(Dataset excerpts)
━━━━━━━━━━

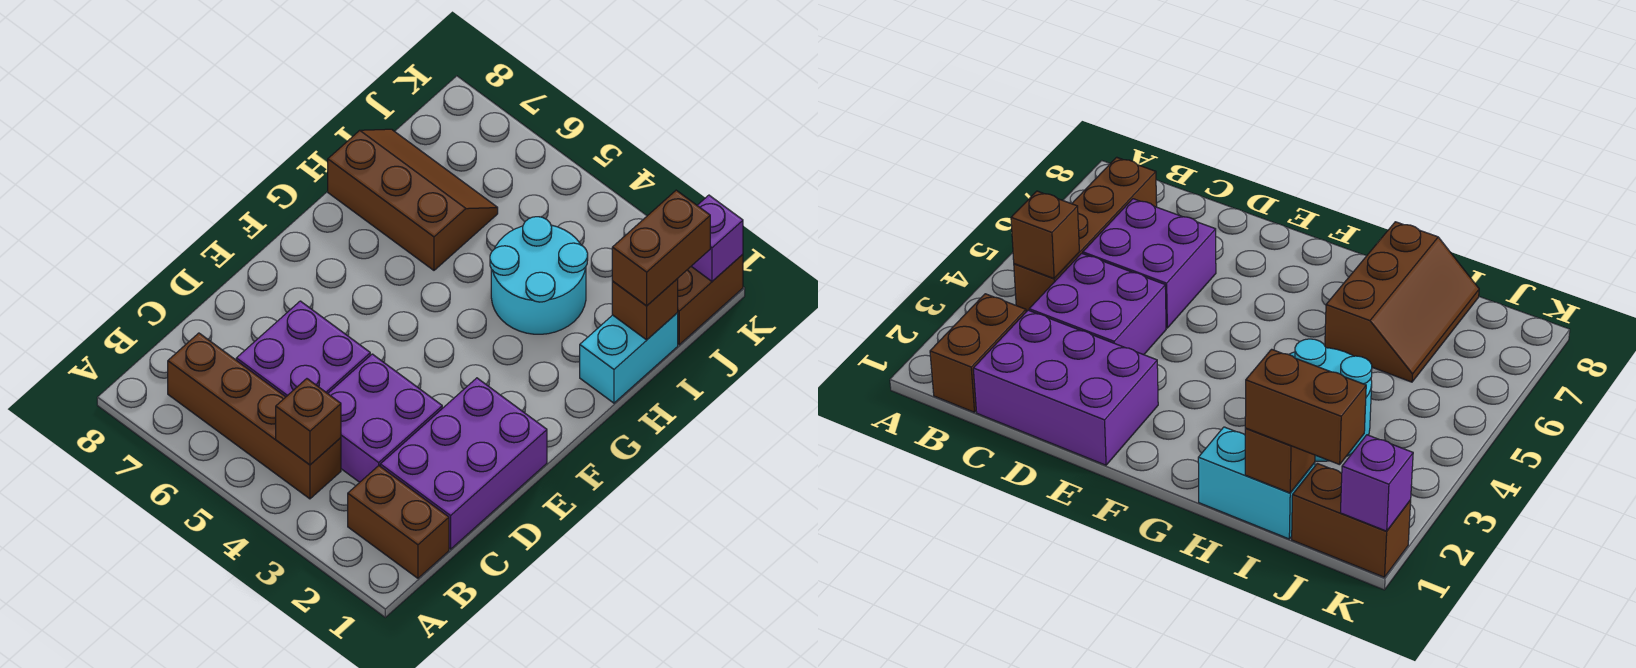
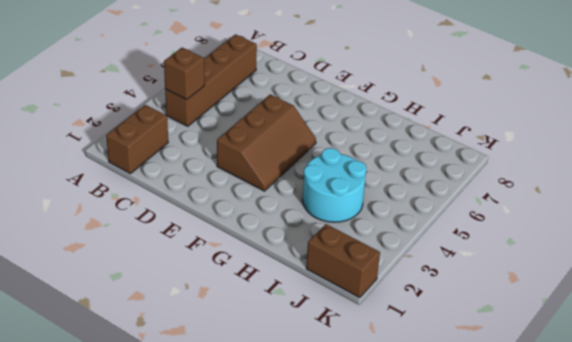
brown slope E3:F5 level 1 top E -> brown slope H6:I8 level 1 top H
none -> purple brick C1:E2 level 1
none -> purple brick C3:D4 level 1
none -> purple brick C5:D6 level 1

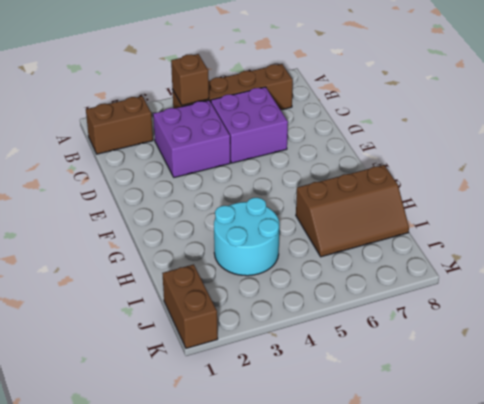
none -> purple brick C1:E2 level 1
none -> cyan brick H1:I1 level 1
none -> brown brick I1 level 2

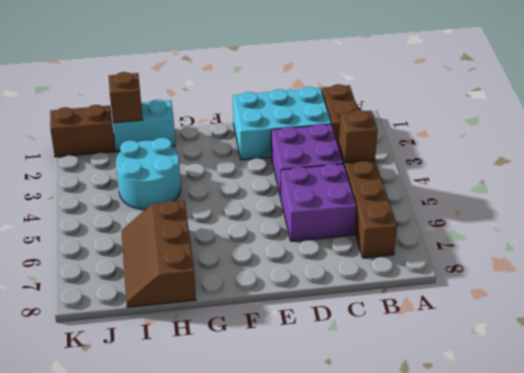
cyan brick C1:E2 level 1 -> purple brick C1:E2 level 1
none -> purple brick K1 level 2
none -> brown brick I1:J1 level 3

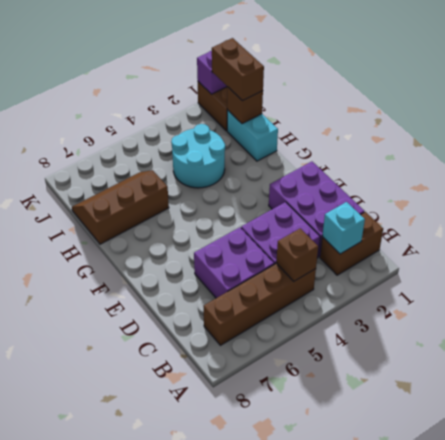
cyan brick B2 level 2 -> none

━━━━━━━━━━

Task prompt
Reproduce exactly, and only, the lines from the one holding "none -> purple brick C5:D6 level 1" through the final line of the entries. Do not include the pictures.

Response to this exercise
none -> purple brick C5:D6 level 1

none -> purple brick C1:E2 level 1
none -> cyan brick H1:I1 level 1
none -> brown brick I1 level 2

cyan brick C1:E2 level 1 -> purple brick C1:E2 level 1
none -> purple brick K1 level 2
none -> brown brick I1:J1 level 3

cyan brick B2 level 2 -> none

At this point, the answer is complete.